● Exercise
Write out again, unchanged, every line of the data from the first one through the line containing "Paula Findlay [84, 197]", including both of those lines.

>> Start

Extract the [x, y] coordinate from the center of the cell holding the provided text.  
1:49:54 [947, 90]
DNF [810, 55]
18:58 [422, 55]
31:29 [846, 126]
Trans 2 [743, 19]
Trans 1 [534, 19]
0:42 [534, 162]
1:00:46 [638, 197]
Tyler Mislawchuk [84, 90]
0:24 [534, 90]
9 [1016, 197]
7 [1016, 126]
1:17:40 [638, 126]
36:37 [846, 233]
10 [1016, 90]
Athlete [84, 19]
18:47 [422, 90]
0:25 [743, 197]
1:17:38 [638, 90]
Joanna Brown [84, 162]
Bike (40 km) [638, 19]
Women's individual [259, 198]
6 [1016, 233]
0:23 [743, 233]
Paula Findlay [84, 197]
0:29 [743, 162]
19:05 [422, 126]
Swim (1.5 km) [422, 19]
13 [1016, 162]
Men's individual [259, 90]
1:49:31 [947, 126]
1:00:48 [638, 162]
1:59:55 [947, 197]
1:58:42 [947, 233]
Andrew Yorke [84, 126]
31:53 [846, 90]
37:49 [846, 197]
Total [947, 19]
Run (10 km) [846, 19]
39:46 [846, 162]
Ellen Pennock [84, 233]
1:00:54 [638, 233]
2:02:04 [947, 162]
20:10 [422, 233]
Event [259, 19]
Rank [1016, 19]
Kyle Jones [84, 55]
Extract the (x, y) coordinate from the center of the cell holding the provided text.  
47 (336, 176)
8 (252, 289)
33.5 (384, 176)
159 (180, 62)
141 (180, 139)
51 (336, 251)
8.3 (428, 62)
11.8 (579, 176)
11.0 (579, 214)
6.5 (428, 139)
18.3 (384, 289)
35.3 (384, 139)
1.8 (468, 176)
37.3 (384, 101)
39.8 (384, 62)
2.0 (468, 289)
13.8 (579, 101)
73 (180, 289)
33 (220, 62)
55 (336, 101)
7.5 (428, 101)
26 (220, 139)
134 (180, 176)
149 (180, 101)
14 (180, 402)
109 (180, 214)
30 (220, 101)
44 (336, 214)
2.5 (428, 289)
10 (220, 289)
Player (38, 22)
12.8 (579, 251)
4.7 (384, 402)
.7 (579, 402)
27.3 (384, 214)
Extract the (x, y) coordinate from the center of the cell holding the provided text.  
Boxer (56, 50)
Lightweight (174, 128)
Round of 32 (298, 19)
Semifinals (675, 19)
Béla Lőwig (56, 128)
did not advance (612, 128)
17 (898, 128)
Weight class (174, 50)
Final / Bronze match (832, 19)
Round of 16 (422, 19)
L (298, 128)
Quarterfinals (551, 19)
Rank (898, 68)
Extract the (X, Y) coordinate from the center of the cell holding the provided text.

>> End

● Reply
Extract the [x, y] coordinate from the center of the cell holding the provided text.  
1:49:54 [947, 90]
DNF [810, 55]
18:58 [422, 55]
31:29 [846, 126]
Trans 2 [743, 19]
Trans 1 [534, 19]
0:42 [534, 162]
1:00:46 [638, 197]
Tyler Mislawchuk [84, 90]
0:24 [534, 90]
9 [1016, 197]
7 [1016, 126]
1:17:40 [638, 126]
36:37 [846, 233]
10 [1016, 90]
Athlete [84, 19]
18:47 [422, 90]
0:25 [743, 197]
1:17:38 [638, 90]
Joanna Brown [84, 162]
Bike (40 km) [638, 19]
Women's individual [259, 198]
6 [1016, 233]
0:23 [743, 233]
Paula Findlay [84, 197]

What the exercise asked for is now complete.